Lines of the data that contain the word "gray" are the ones to copy.

- **Data extract**
● ● ●
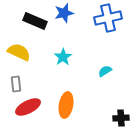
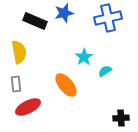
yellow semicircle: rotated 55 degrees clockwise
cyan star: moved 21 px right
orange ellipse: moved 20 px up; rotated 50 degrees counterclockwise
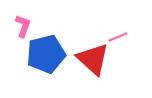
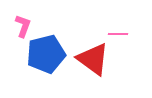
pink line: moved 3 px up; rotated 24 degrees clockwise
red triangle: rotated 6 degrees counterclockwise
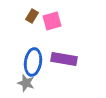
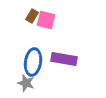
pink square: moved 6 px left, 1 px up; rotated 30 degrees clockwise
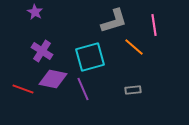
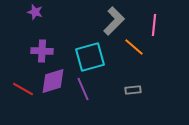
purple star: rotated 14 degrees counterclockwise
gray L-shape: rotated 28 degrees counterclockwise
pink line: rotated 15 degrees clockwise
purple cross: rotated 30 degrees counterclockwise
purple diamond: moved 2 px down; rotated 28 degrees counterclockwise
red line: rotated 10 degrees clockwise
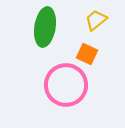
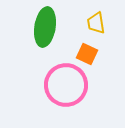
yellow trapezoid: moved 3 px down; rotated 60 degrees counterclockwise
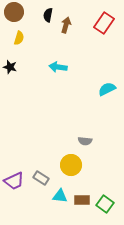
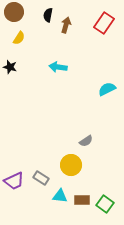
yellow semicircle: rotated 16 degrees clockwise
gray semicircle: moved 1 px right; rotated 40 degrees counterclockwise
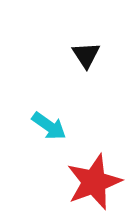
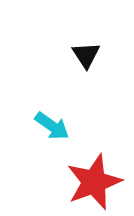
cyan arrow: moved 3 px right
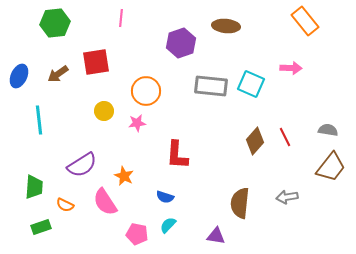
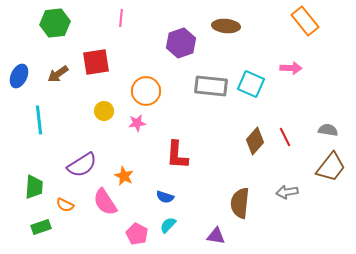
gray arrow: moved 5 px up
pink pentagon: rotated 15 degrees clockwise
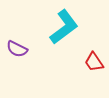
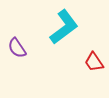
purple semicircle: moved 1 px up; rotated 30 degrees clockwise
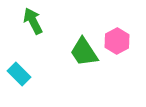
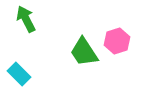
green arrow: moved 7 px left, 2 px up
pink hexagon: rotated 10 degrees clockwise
● ● ●
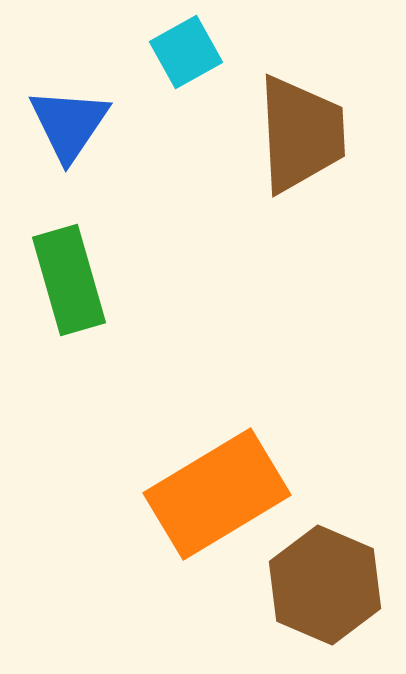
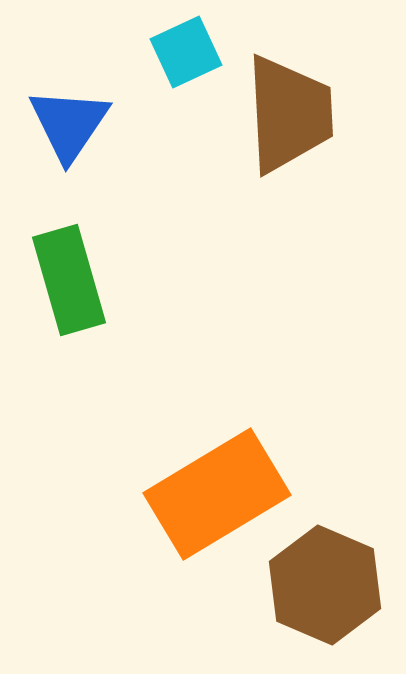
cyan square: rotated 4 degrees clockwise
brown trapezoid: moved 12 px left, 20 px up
● ● ●
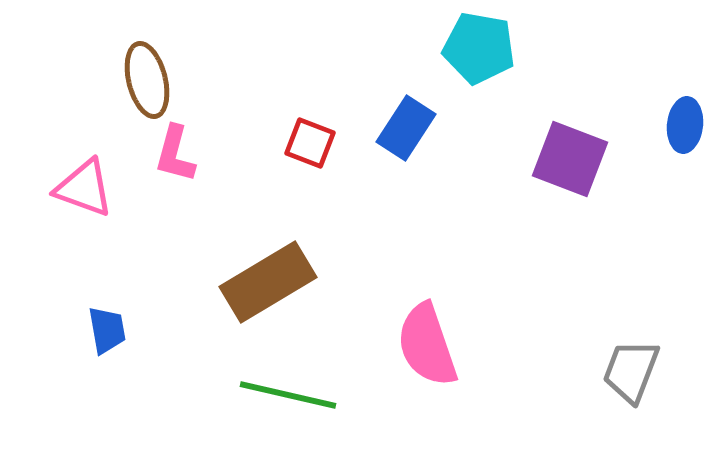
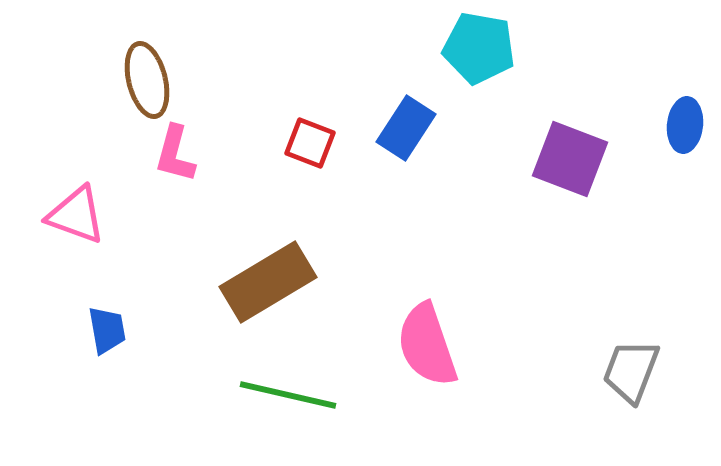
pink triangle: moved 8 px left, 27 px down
● ● ●
- **Answer box**
gray L-shape: rotated 28 degrees counterclockwise
gray semicircle: moved 1 px right; rotated 40 degrees counterclockwise
gray arrow: moved 5 px up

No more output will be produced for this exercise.